About this exercise :: Having located "none -> pear (brown) [357,432]" in the records below, repeat exactly the line it is on and all subsequent lines, ending with the last.

Provided material ::
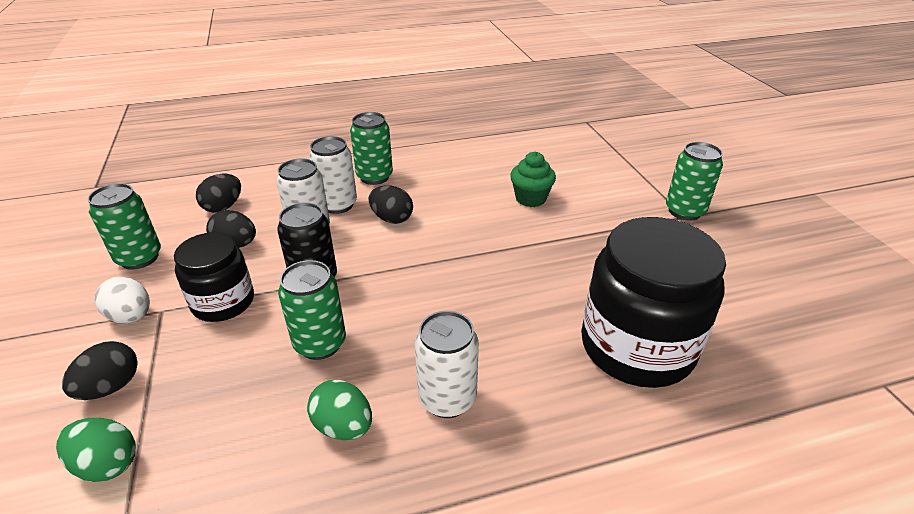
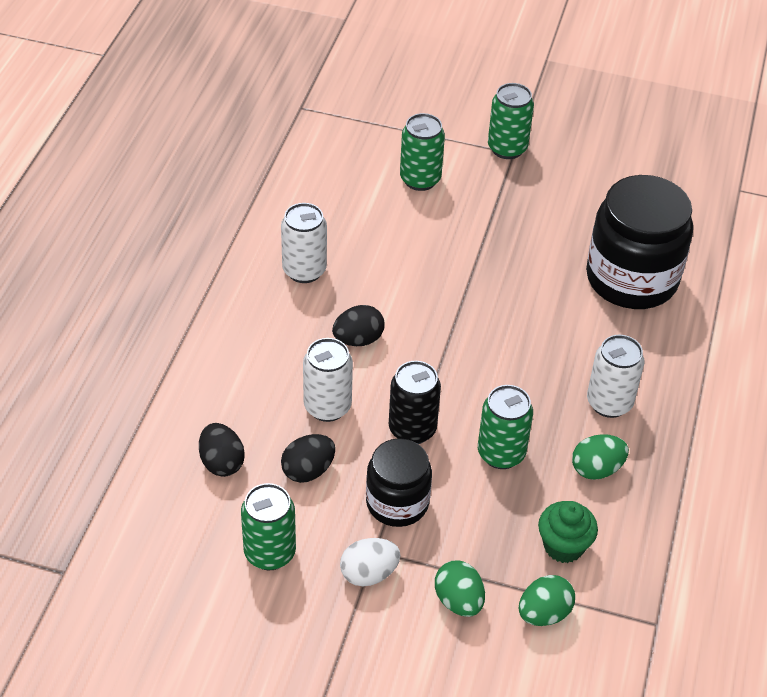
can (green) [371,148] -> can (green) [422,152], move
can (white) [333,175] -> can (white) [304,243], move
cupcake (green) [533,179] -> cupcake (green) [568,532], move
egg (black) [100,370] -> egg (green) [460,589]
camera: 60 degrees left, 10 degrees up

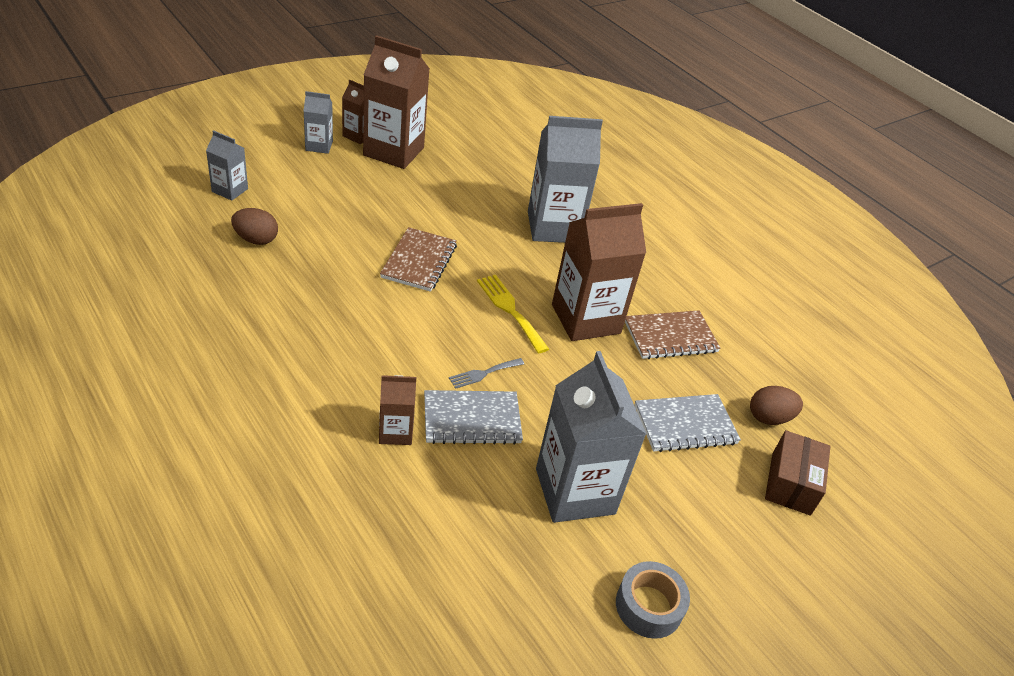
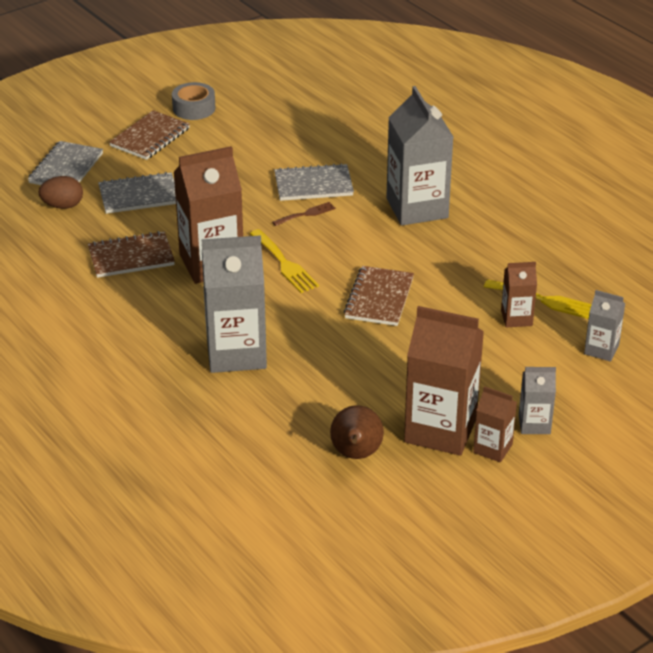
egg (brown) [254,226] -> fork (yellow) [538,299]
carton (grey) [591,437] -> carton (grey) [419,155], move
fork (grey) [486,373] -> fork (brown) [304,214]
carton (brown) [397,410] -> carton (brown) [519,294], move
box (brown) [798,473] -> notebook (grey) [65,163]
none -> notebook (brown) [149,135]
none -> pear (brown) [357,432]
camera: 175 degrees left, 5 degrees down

Exercise result ::
none -> pear (brown) [357,432]
camera: 175 degrees left, 5 degrees down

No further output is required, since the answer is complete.